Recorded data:
_____
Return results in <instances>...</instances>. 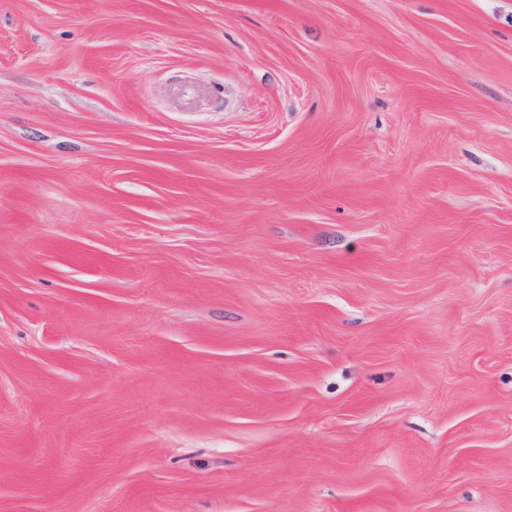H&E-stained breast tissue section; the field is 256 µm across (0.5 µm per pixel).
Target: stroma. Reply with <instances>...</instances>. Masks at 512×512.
Wrapping results in <instances>:
<instances>
[{"instance_id":"1","label":"stroma","mask_w":512,"mask_h":512,"mask_svg":"<svg viewBox=\"0 0 512 512\" xmlns=\"http://www.w3.org/2000/svg\"><path fill=\"white\" fill-rule=\"evenodd\" d=\"M0 512H512V0H0Z\"/></svg>"}]
</instances>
_____
→ TASK TO COMPLETE:
Every line from the one containing "Target: stroma. Reply" through the last line of the entries must be written out verbatim, and no other line.

→ COMPLETE RESPONSE:
Target: stroma. Reply with <instances>...</instances>. Masks at 512×512.
Wrapping results in <instances>:
<instances>
[{"instance_id":"1","label":"stroma","mask_w":512,"mask_h":512,"mask_svg":"<svg viewBox=\"0 0 512 512\" xmlns=\"http://www.w3.org/2000/svg\"><path fill=\"white\" fill-rule=\"evenodd\" d=\"M0 512H512V0H0Z\"/></svg>"}]
</instances>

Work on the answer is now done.